▶ [Task data]
((
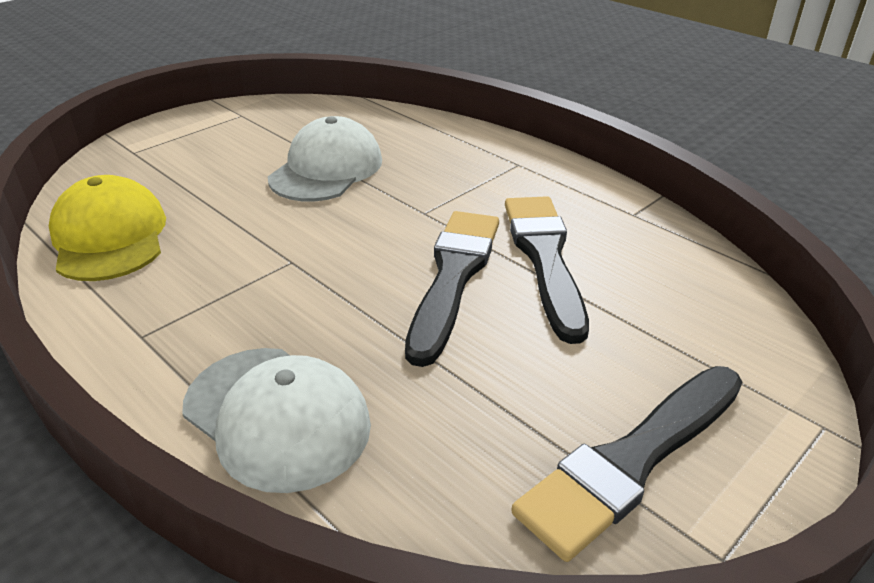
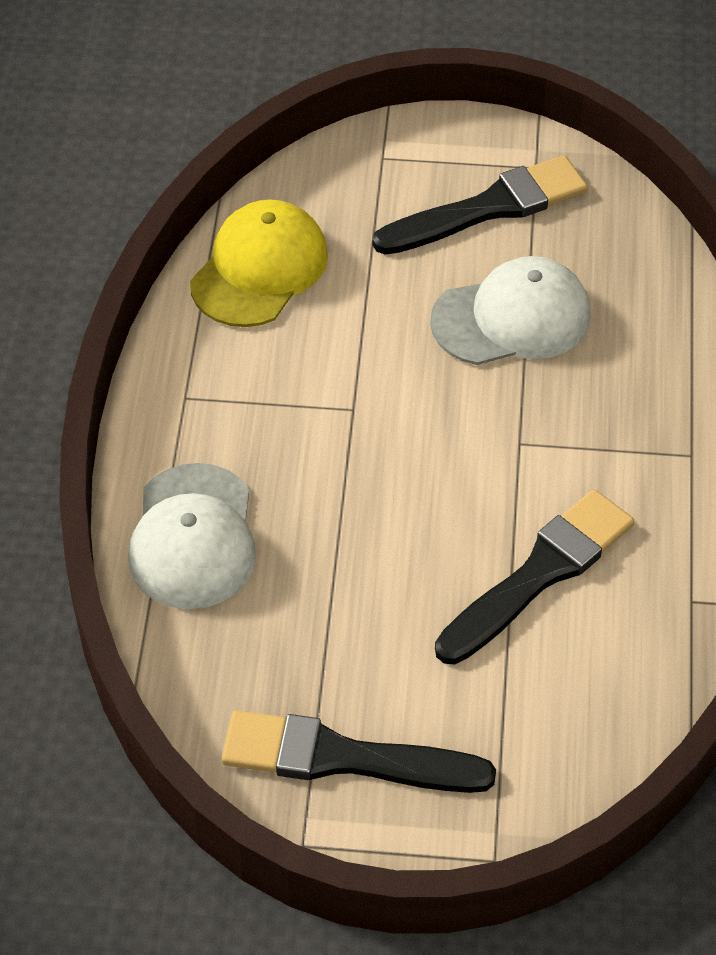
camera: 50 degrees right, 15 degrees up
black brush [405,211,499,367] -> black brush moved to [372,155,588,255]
))
((
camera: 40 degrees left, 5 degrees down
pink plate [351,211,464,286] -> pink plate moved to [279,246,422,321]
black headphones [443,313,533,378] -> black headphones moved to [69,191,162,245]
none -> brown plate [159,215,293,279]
))
▶ [What you have to do] Only the lines above starting with the one with "pink plate [351,211,464,286]" and going through the one with "none -> brown plate [159,215,293,279]" are to be copied, word for word and with both ends kept.

▶ [Result for this exercise]
pink plate [351,211,464,286] -> pink plate moved to [279,246,422,321]
black headphones [443,313,533,378] -> black headphones moved to [69,191,162,245]
none -> brown plate [159,215,293,279]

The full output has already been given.